- [Exercise prompt]:
An exact copy of every record below is needed, with all pictures removed.

○ ○ ○ ○ ○ ○ ○

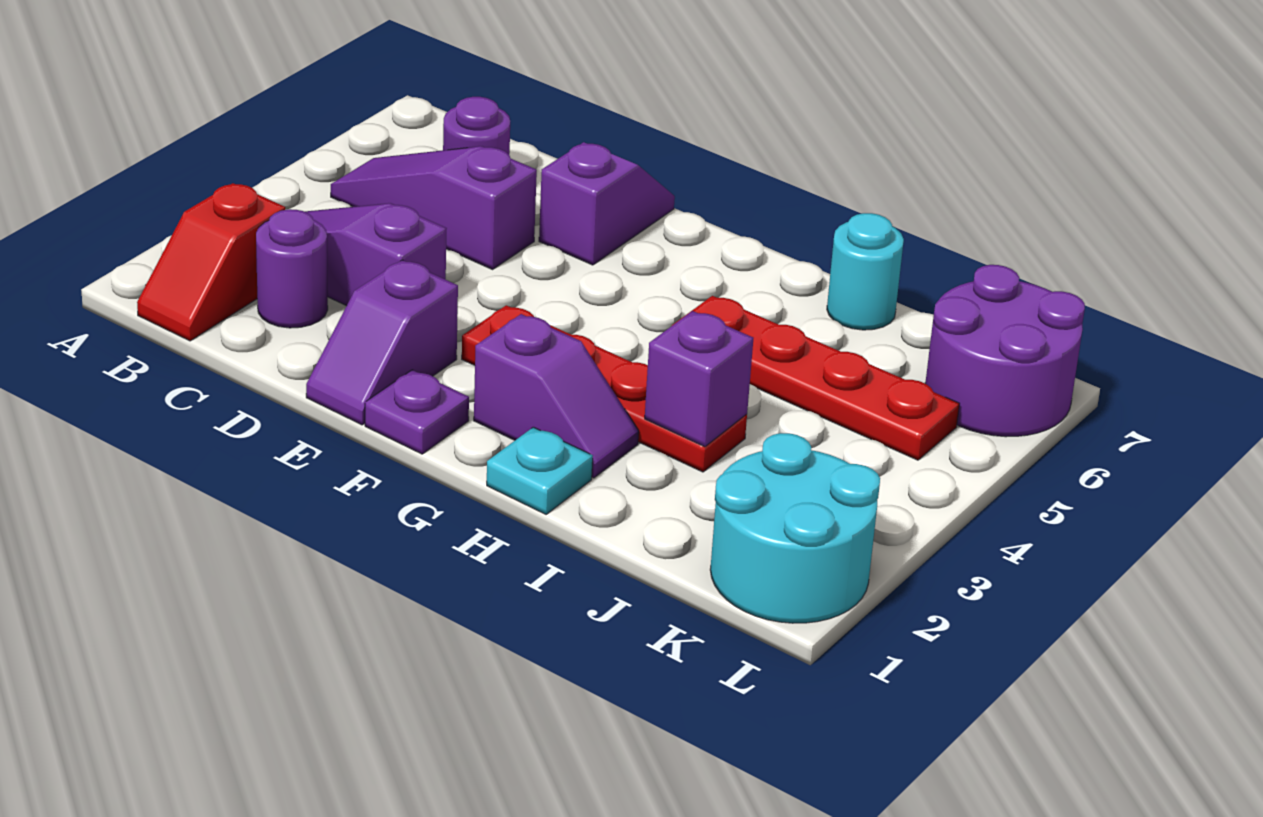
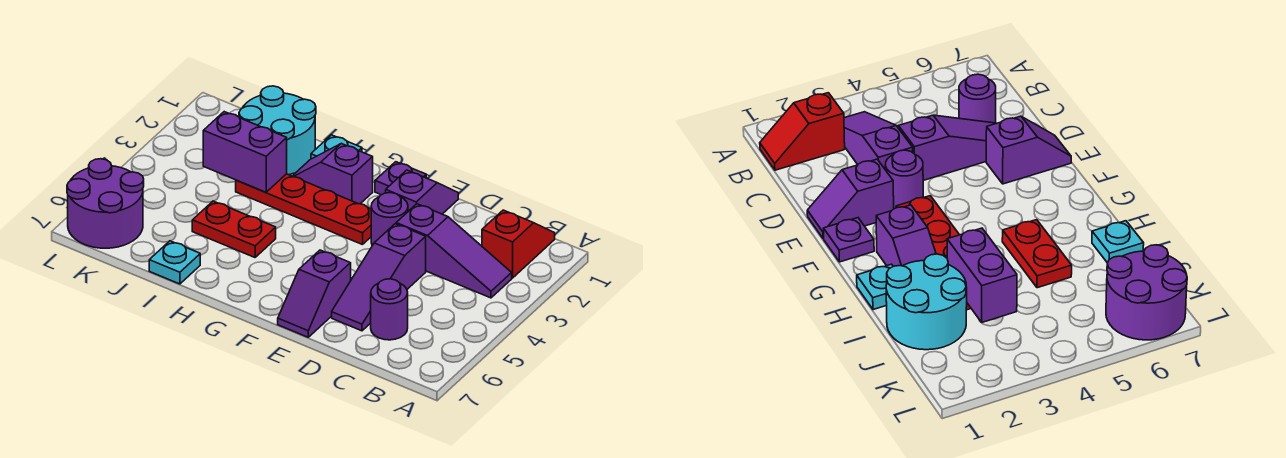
purple 1x3 slope [331,146,537,269] -> purple 1x3 slope turned to [332,224,426,331]
purple 1x1 round brick [256,209,328,328] -> purple 1x1 round brick moved to [371,193,408,246]
red 1x4 plate [672,296,959,460] -> red 1x2 plate [192,201,276,257]
purple 1x1 brick [645,311,753,447] -> purple 1x2 brick [203,112,287,192]
cyan 1x1 round brick [827,213,904,330] -> cyan 1x1 plate [149,241,200,284]
cyan 2x2 round brick [710,433,880,623] -> cyan 2x2 round brick moved to [239,86,316,175]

○ ○ ○ ○ ○ ○ ○

- [Response]:
purple 1x3 slope [331,146,537,269] -> purple 1x3 slope turned to [332,224,426,331]
purple 1x1 round brick [256,209,328,328] -> purple 1x1 round brick moved to [371,193,408,246]
red 1x4 plate [672,296,959,460] -> red 1x2 plate [192,201,276,257]
purple 1x1 brick [645,311,753,447] -> purple 1x2 brick [203,112,287,192]
cyan 1x1 round brick [827,213,904,330] -> cyan 1x1 plate [149,241,200,284]
cyan 2x2 round brick [710,433,880,623] -> cyan 2x2 round brick moved to [239,86,316,175]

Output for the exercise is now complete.